__Task directions__. Show, from the records below, all lines that contain the word "plant".

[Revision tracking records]
■ ■ ■ ■
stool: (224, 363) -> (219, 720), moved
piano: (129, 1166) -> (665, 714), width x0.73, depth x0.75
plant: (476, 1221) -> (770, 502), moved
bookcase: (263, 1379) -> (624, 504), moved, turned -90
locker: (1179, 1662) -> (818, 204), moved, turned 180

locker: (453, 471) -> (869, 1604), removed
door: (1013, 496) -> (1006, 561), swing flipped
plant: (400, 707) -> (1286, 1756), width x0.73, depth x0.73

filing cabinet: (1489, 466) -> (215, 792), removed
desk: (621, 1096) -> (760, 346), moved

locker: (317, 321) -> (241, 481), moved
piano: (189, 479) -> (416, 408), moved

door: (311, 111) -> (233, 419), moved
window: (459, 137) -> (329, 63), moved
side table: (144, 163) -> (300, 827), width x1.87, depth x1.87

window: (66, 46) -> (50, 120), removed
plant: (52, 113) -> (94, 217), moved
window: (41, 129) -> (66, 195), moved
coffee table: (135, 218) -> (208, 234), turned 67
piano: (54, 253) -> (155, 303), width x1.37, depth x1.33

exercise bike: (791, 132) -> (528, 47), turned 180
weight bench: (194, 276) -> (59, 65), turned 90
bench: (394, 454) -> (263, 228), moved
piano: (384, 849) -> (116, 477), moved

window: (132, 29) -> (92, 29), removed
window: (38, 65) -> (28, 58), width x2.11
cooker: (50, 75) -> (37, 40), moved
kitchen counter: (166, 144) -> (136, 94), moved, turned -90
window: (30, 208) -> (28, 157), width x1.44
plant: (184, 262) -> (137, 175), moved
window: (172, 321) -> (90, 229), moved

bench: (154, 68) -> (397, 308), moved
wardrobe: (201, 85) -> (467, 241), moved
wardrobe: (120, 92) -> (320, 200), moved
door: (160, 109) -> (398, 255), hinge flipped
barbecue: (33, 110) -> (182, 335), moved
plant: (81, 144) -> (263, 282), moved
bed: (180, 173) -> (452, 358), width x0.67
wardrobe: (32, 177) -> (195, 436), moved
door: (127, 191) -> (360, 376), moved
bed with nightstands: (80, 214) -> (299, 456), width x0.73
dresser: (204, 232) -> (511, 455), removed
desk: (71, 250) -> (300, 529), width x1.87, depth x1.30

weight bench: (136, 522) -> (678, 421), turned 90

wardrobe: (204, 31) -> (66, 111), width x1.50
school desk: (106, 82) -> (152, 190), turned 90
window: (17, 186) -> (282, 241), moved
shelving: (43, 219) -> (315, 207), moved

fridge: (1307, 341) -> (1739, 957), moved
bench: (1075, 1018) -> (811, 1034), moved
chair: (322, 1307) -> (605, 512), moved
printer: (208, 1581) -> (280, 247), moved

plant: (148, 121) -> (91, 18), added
■ ■ ■ ■
__Response__.
plant: (476, 1221) -> (770, 502), moved
plant: (400, 707) -> (1286, 1756), width x0.73, depth x0.73
plant: (52, 113) -> (94, 217), moved
plant: (184, 262) -> (137, 175), moved
plant: (81, 144) -> (263, 282), moved
plant: (148, 121) -> (91, 18), added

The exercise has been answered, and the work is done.